- _PROBLEM TO WORK ON_
In the entries below, find the line with "GAS2 pin VCC: none -> 3V3" and print exactly every line from there up to and including the line with "LIGHT: LM393 -> KY-018", with no other lines.

- _DATA TO PROCESS_
BEGIN
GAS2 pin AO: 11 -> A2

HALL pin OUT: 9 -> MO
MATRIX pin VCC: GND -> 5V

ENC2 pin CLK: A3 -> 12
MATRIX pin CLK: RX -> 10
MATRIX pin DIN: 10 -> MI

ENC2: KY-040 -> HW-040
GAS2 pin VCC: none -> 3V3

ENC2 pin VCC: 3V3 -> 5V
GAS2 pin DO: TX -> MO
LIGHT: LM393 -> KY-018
END
BEGIN
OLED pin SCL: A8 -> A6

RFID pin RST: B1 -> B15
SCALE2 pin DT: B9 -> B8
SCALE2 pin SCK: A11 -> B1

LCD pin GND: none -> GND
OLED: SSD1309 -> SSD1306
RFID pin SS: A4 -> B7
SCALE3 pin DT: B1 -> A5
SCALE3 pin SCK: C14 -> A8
END
BEGIN
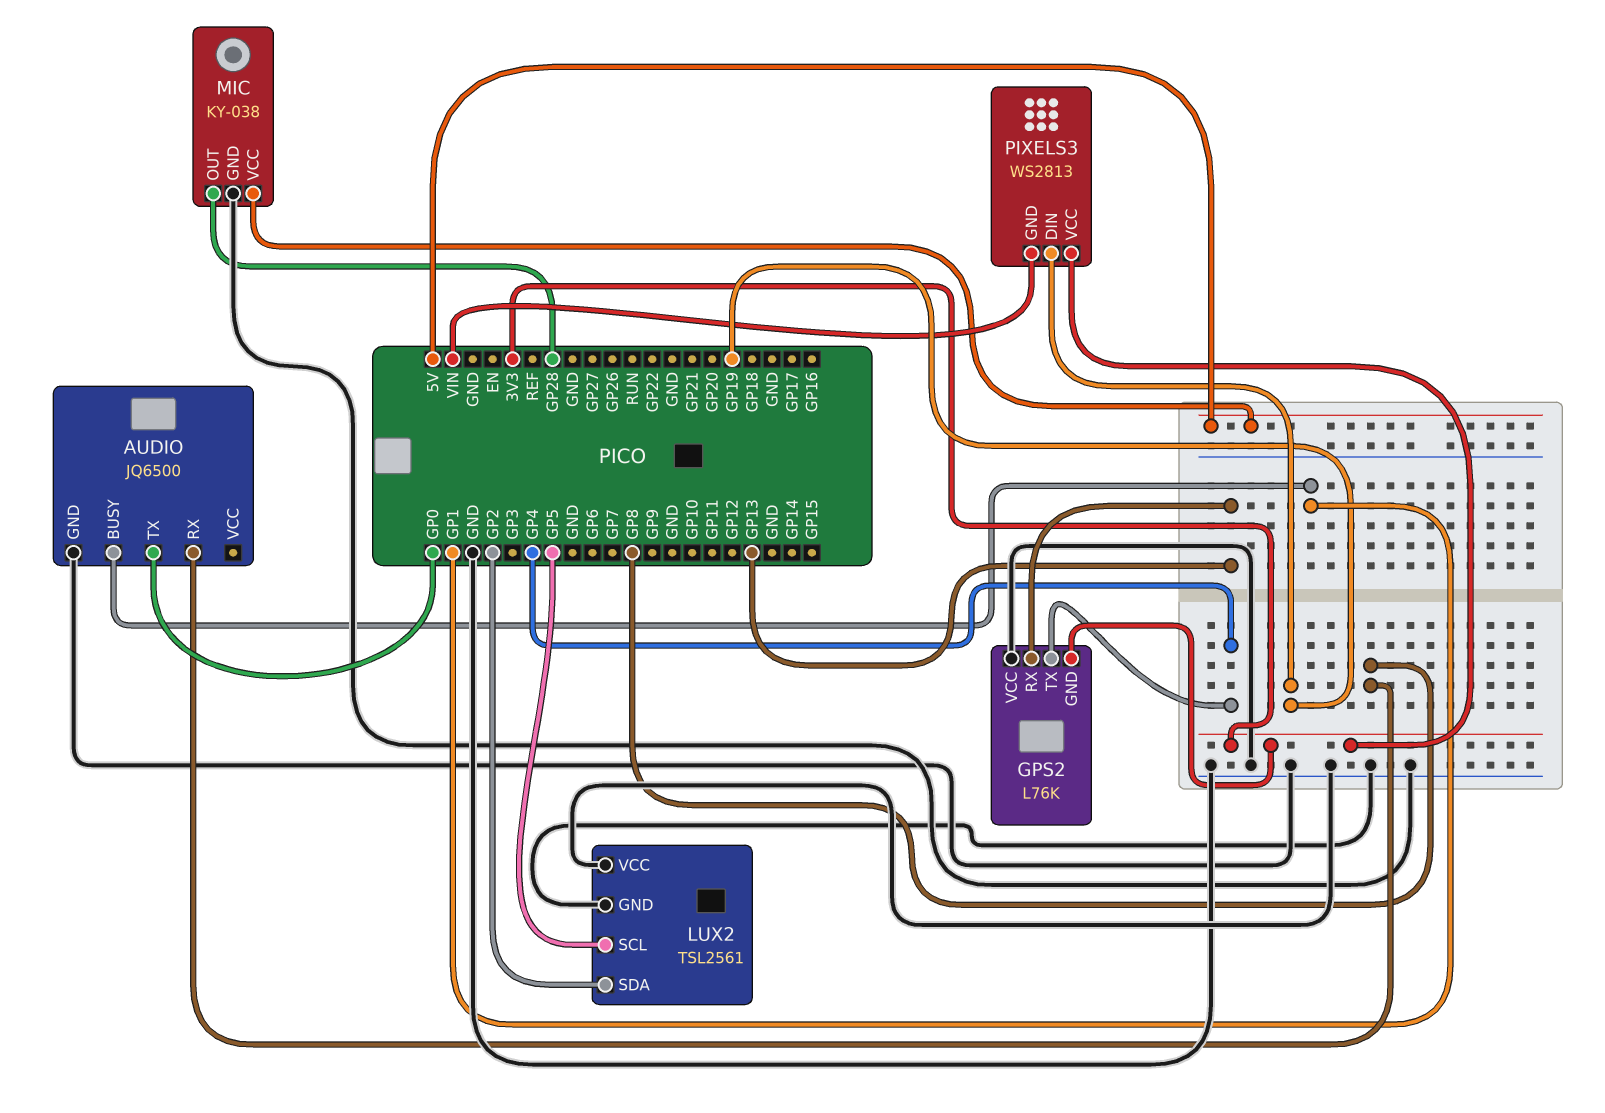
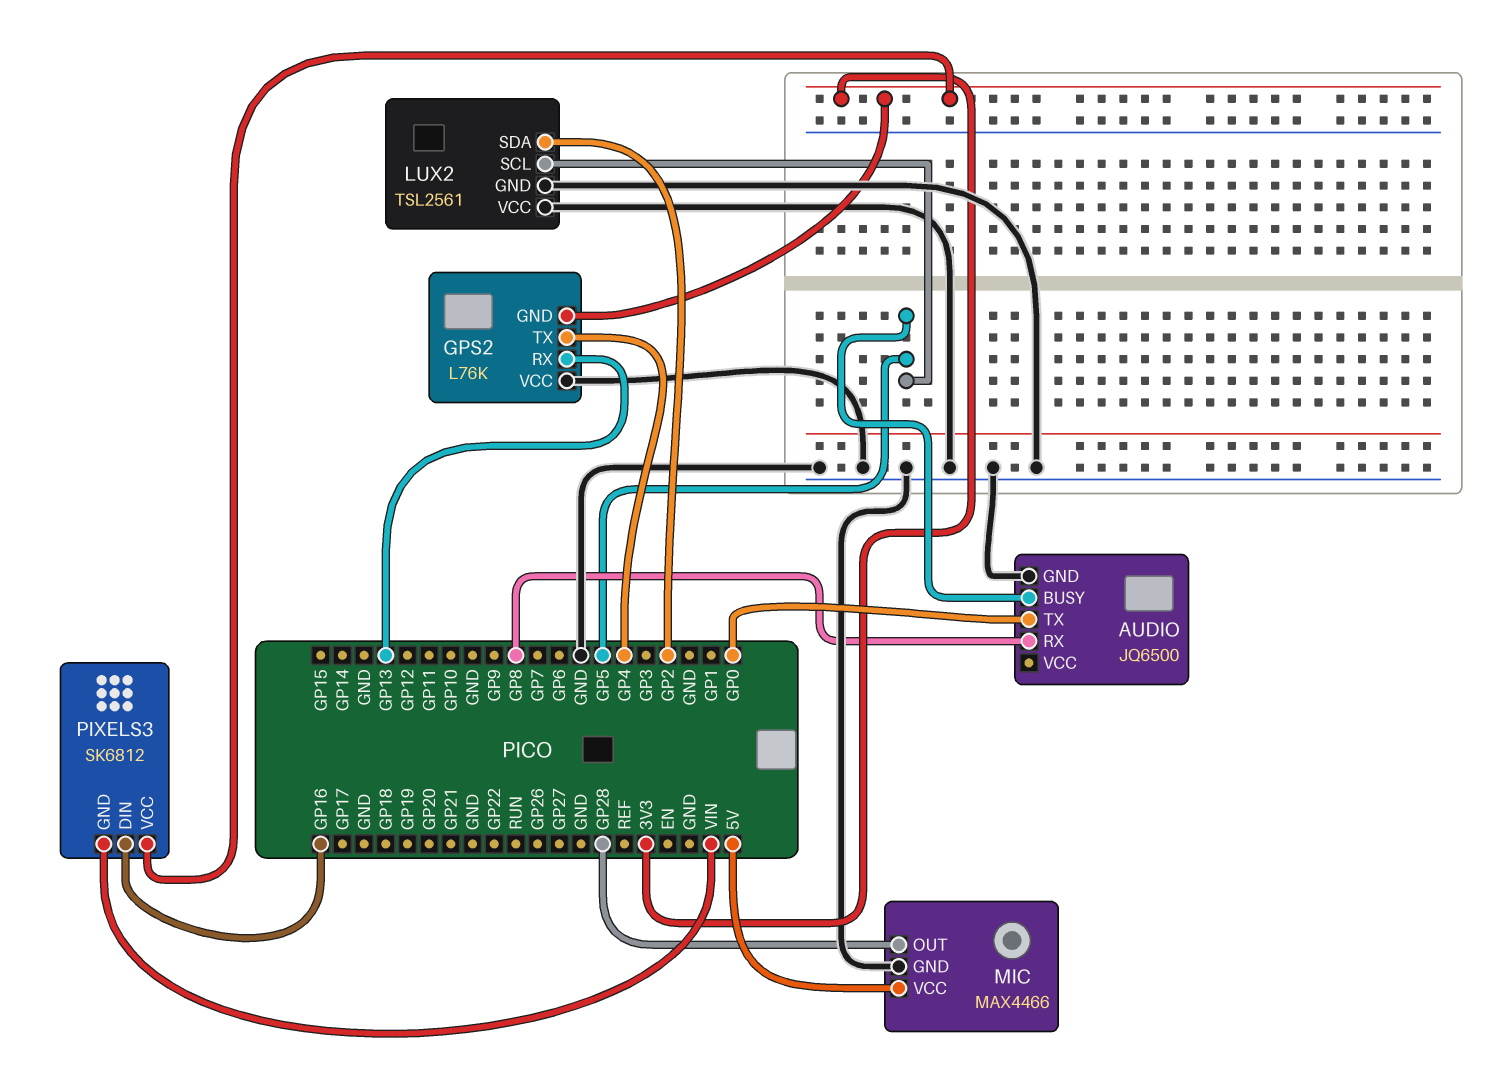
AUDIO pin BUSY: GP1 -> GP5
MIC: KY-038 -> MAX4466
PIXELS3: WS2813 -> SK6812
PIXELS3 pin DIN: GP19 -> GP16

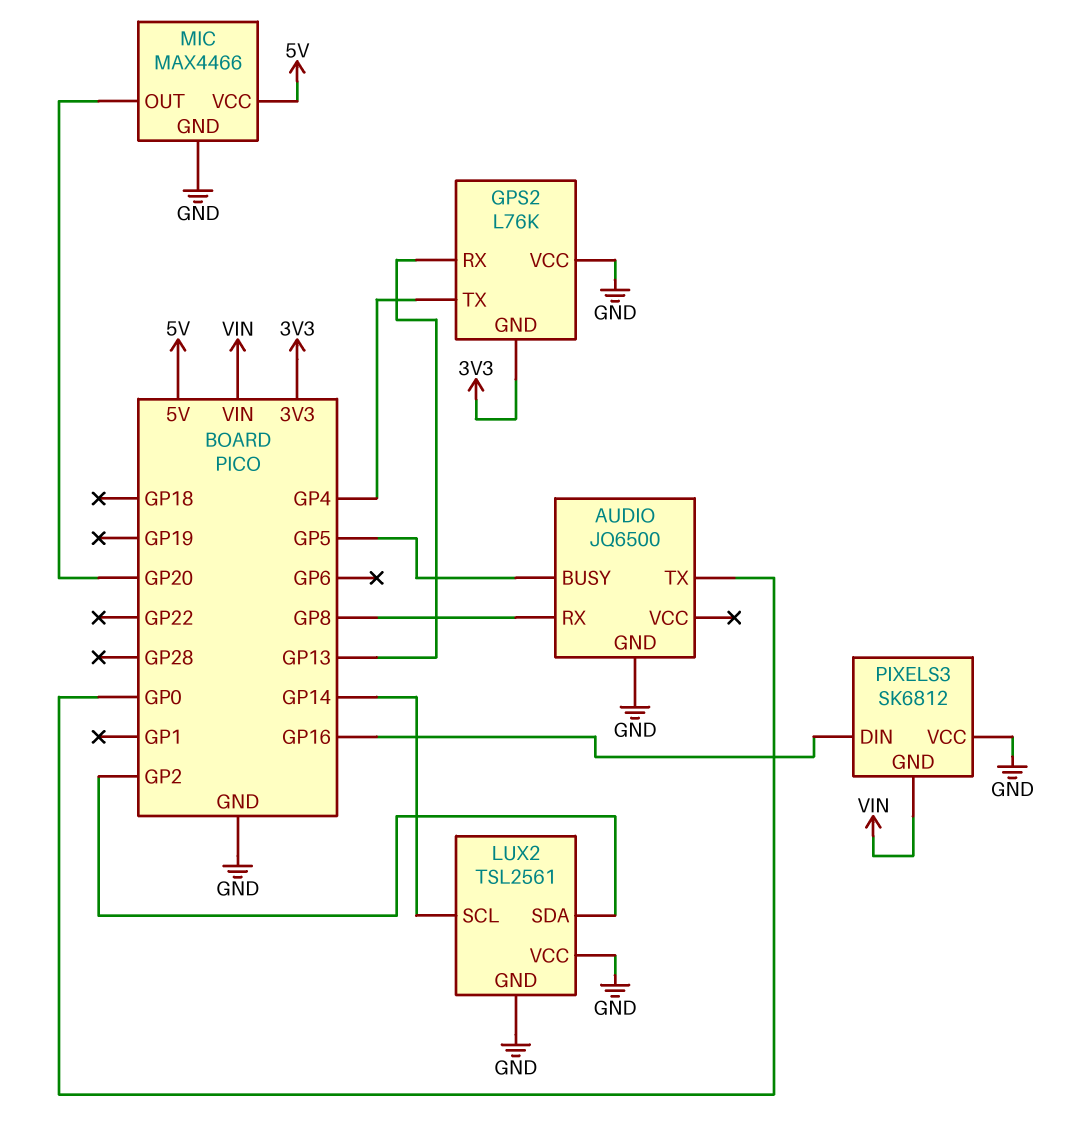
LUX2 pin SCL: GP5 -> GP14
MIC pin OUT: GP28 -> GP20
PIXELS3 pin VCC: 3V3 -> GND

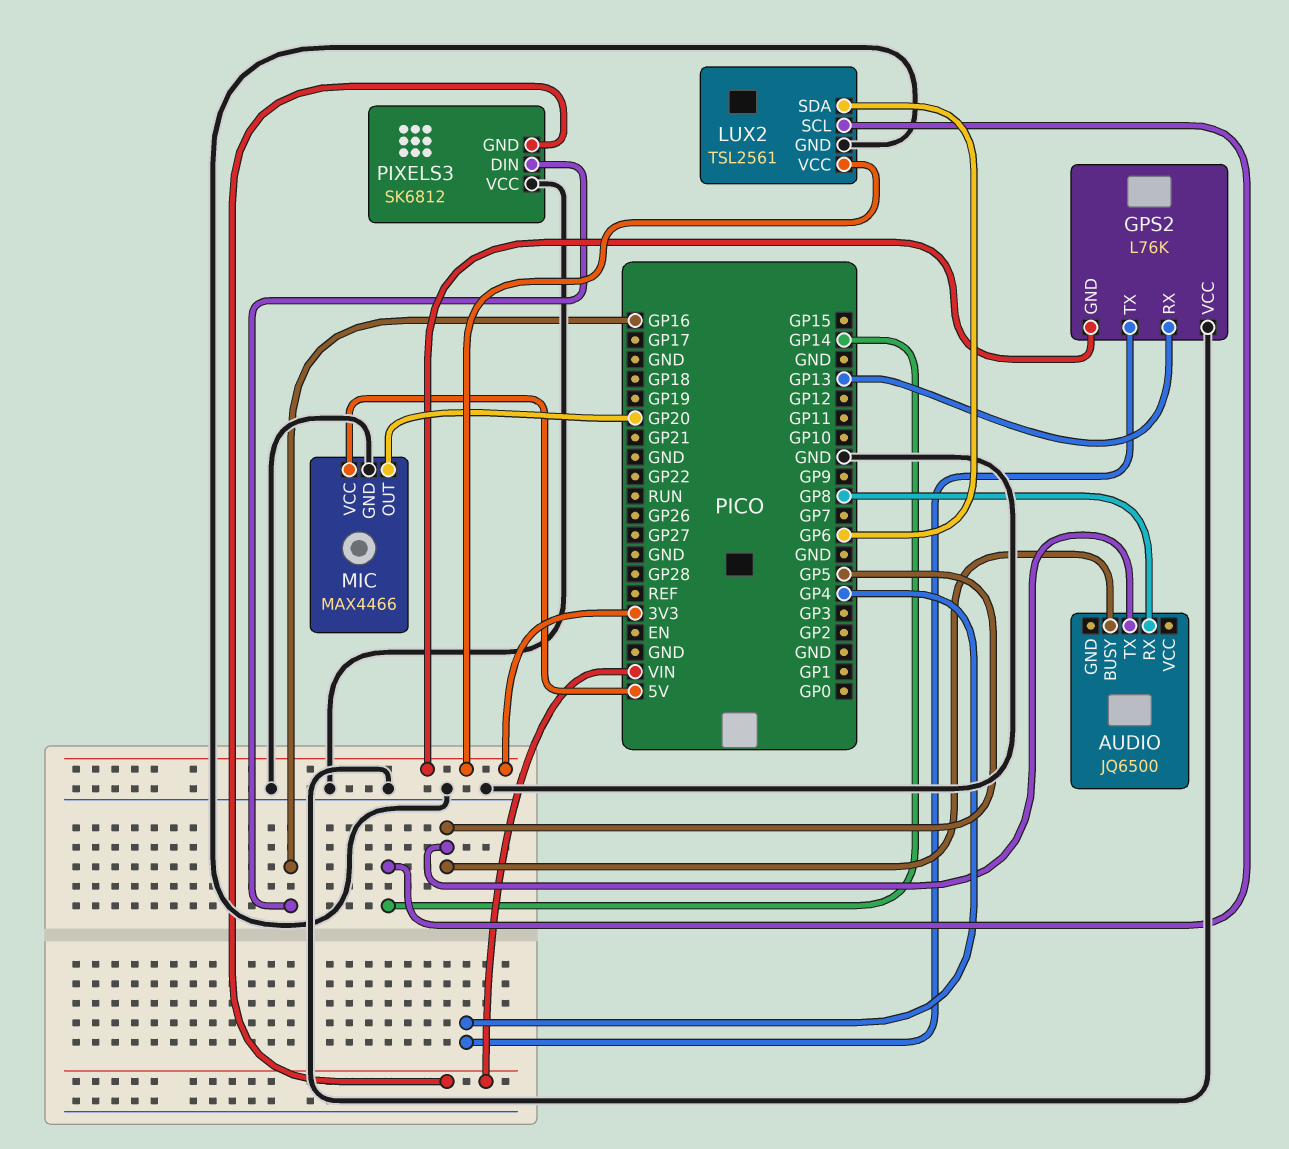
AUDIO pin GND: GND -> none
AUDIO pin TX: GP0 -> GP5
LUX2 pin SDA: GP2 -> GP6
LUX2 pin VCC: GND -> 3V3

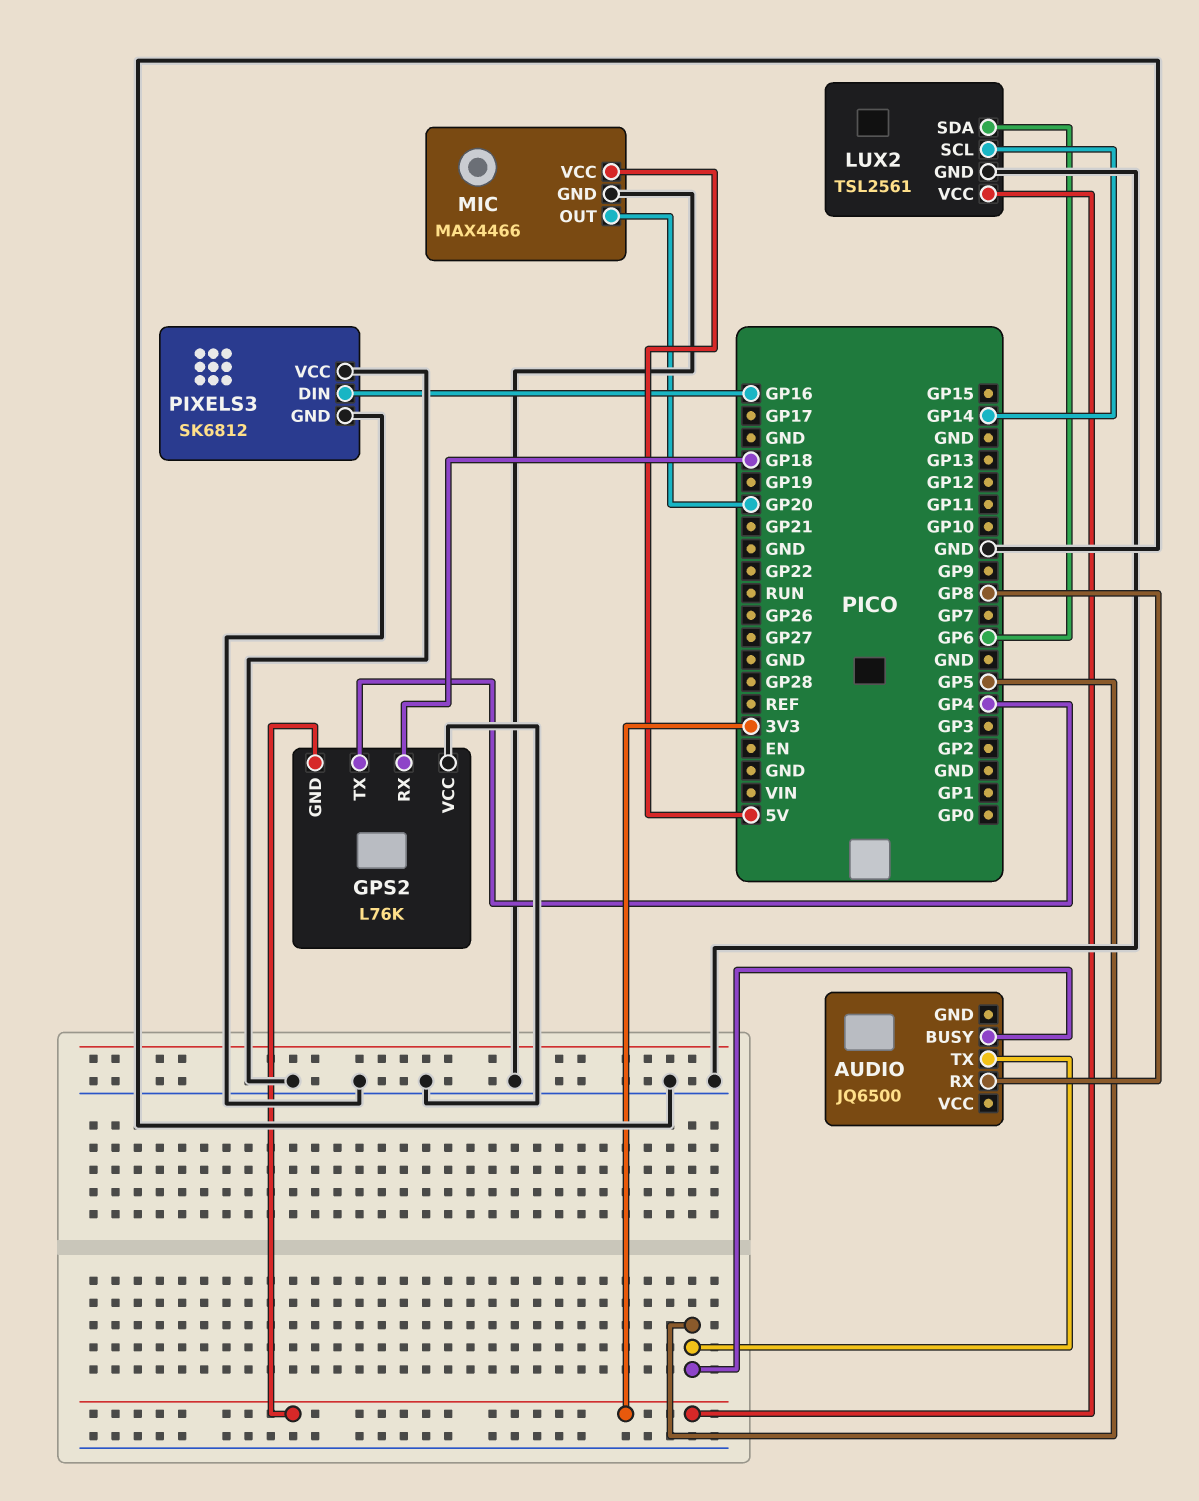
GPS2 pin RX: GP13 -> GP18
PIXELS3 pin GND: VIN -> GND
END
- _WRITTEN RESPONSE_
GAS2 pin VCC: none -> 3V3

ENC2 pin VCC: 3V3 -> 5V
GAS2 pin DO: TX -> MO
LIGHT: LM393 -> KY-018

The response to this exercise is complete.